▶ [EXERCISE AIM] Print exactly the lines below between the line containing "in_second: [486, 295, 38, 96]" and the line containing "in_second: [125, 431, 77, 109]", counting both of those lines. Leave pictures out.

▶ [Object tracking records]

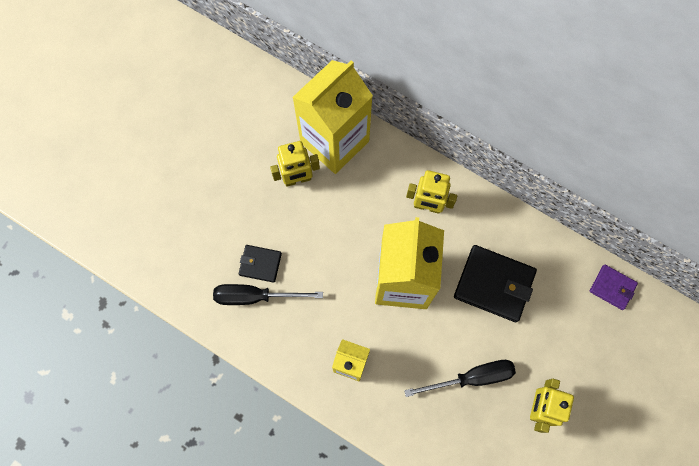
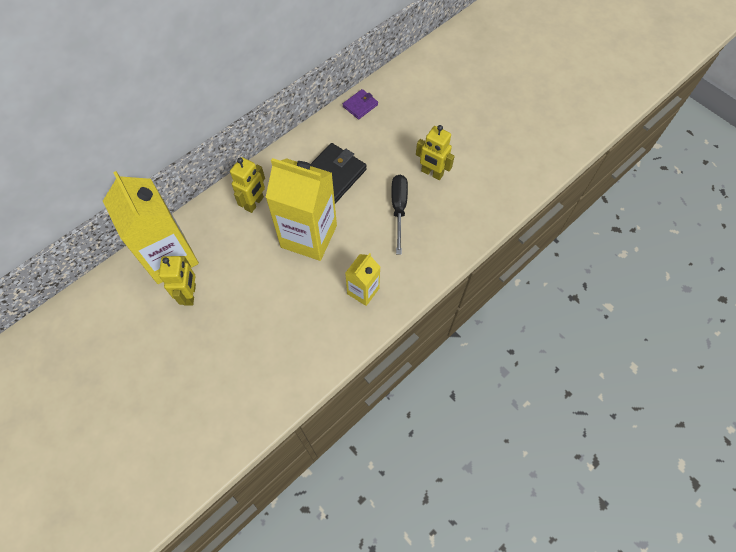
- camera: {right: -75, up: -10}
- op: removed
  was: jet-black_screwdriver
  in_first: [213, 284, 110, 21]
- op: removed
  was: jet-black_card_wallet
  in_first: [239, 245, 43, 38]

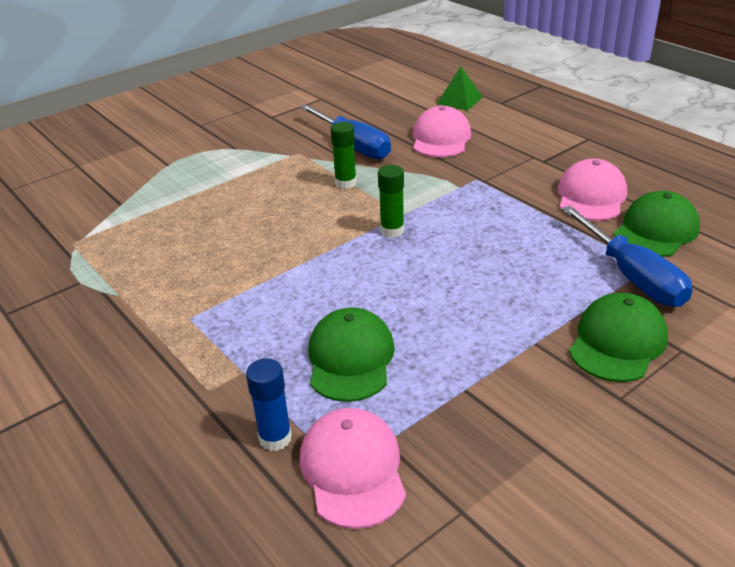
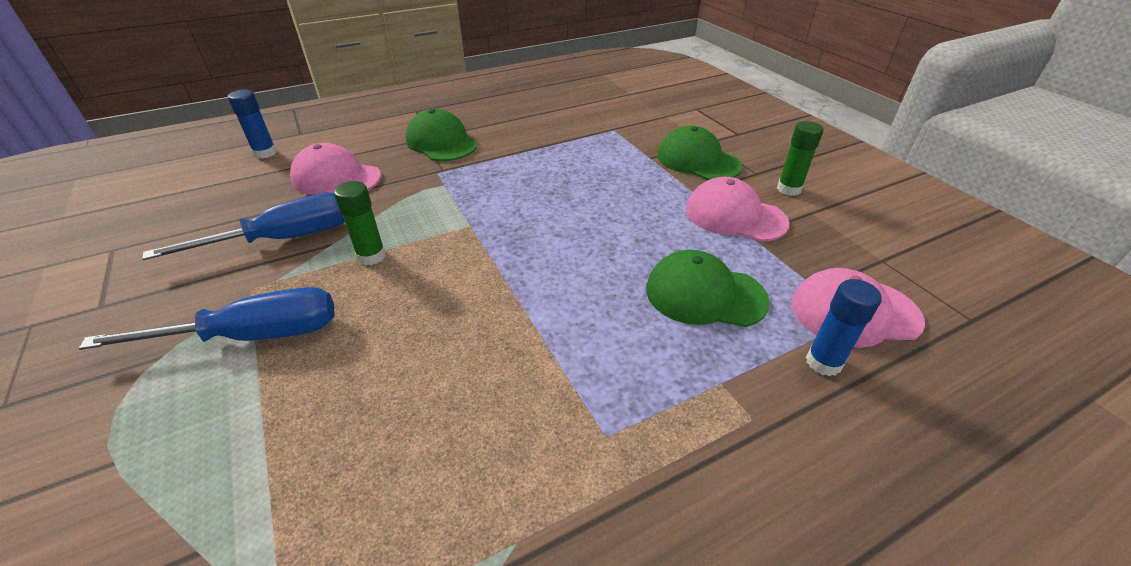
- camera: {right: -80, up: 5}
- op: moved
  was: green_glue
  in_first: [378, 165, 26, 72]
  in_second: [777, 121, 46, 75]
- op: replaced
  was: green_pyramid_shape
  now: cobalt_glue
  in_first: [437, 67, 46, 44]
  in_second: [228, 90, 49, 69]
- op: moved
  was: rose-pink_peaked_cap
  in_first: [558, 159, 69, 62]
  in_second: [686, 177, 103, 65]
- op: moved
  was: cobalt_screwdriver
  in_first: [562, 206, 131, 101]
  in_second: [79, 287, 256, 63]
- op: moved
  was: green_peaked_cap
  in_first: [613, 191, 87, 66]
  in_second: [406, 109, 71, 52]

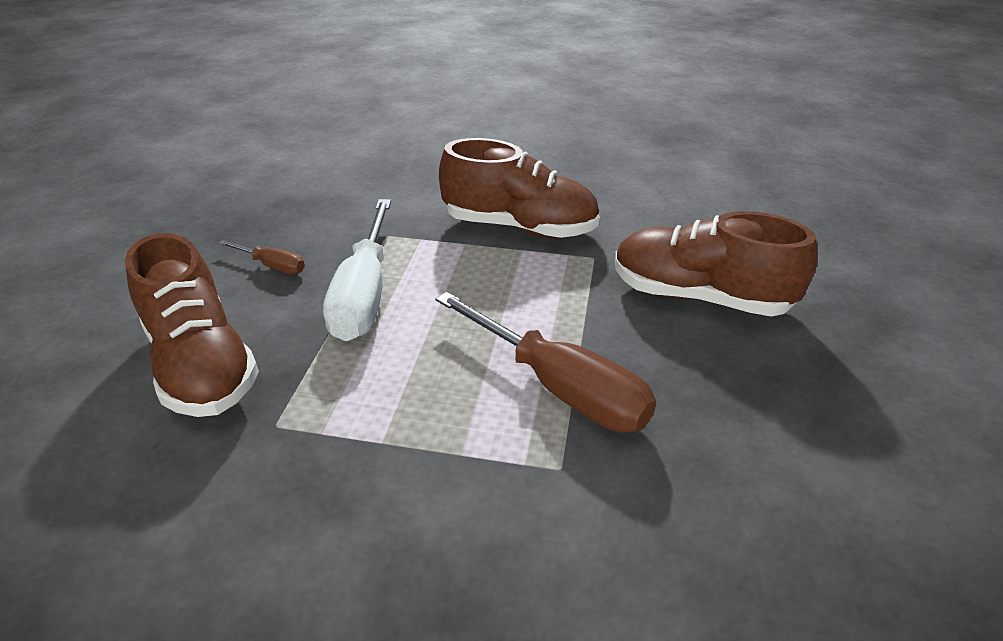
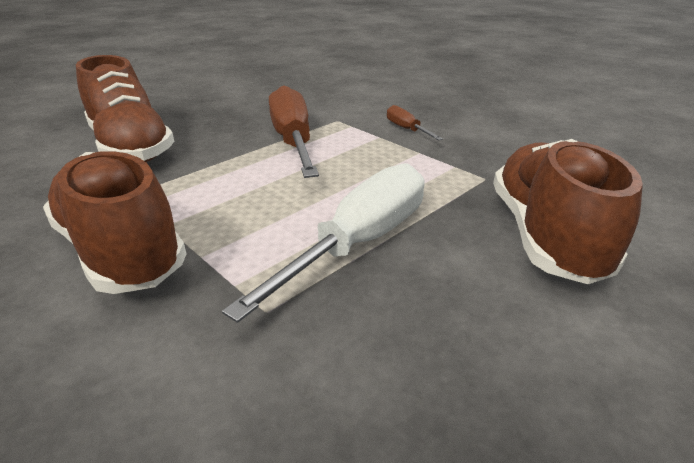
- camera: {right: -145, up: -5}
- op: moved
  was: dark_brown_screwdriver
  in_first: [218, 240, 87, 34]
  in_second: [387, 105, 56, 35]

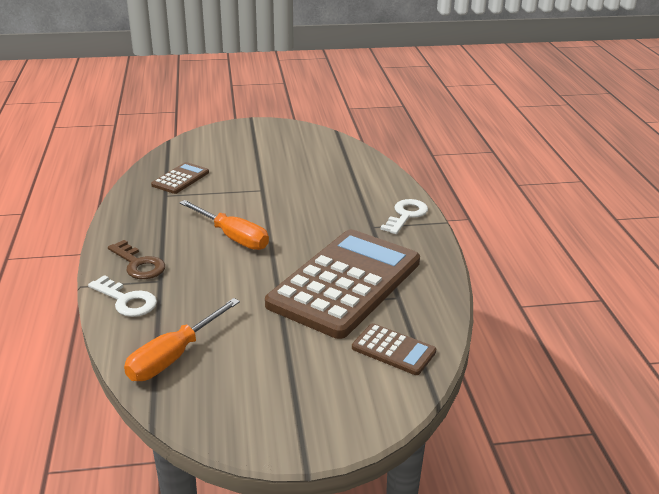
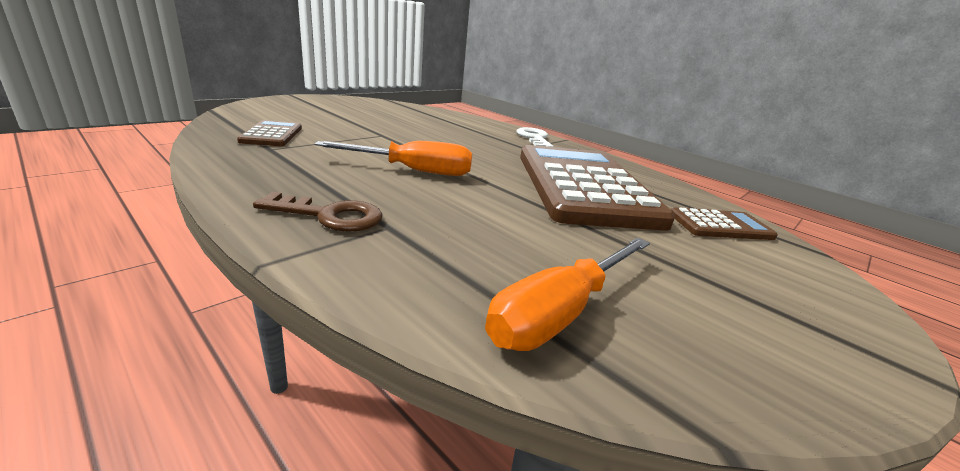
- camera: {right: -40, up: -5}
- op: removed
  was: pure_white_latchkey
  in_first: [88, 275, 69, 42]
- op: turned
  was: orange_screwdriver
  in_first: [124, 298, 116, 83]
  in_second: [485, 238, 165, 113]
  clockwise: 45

--

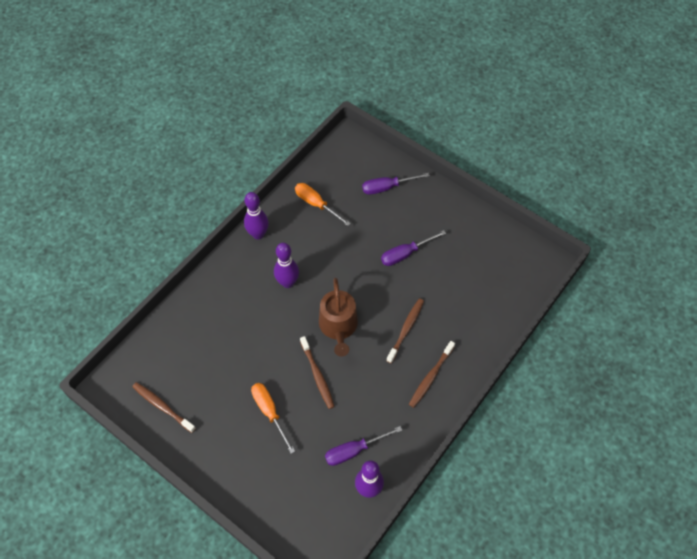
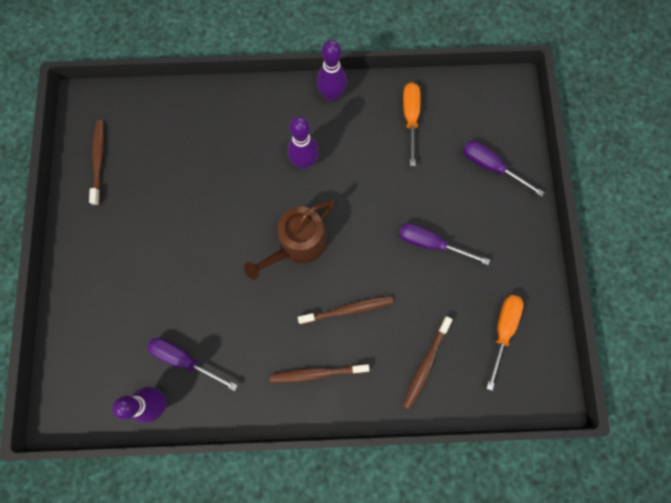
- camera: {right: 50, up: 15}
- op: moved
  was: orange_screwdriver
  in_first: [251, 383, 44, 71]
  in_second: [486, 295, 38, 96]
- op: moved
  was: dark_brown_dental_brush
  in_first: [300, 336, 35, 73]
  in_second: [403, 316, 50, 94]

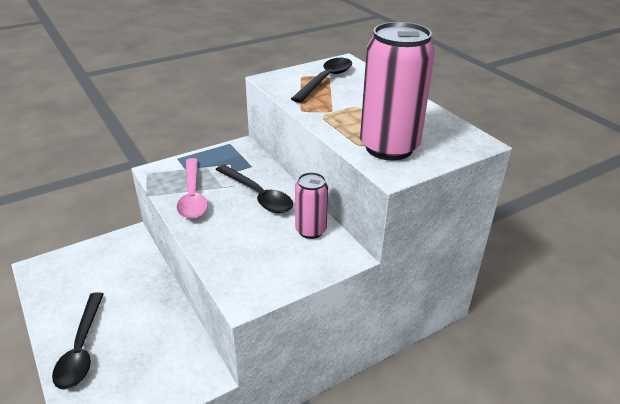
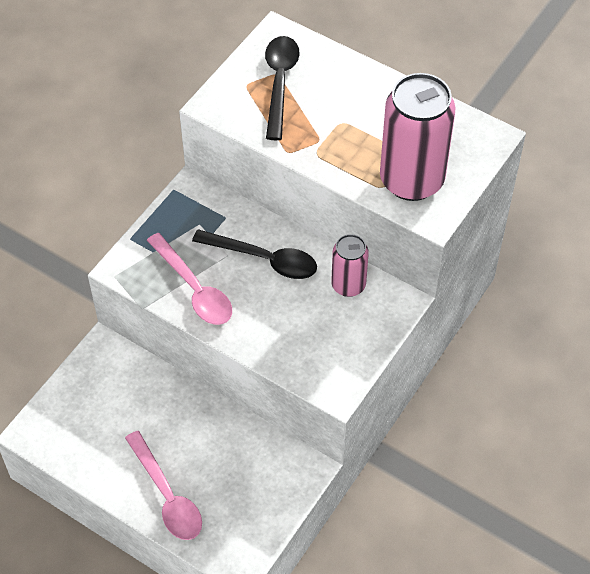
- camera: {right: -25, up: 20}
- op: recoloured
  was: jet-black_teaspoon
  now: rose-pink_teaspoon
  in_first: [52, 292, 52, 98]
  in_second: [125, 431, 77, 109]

▶ [OUTPUT FOR THIS EXERCISE]
  in_second: [486, 295, 38, 96]
- op: moved
  was: dark_brown_dental_brush
  in_first: [300, 336, 35, 73]
  in_second: [403, 316, 50, 94]

- camera: {right: -25, up: 20}
- op: recoloured
  was: jet-black_teaspoon
  now: rose-pink_teaspoon
  in_first: [52, 292, 52, 98]
  in_second: [125, 431, 77, 109]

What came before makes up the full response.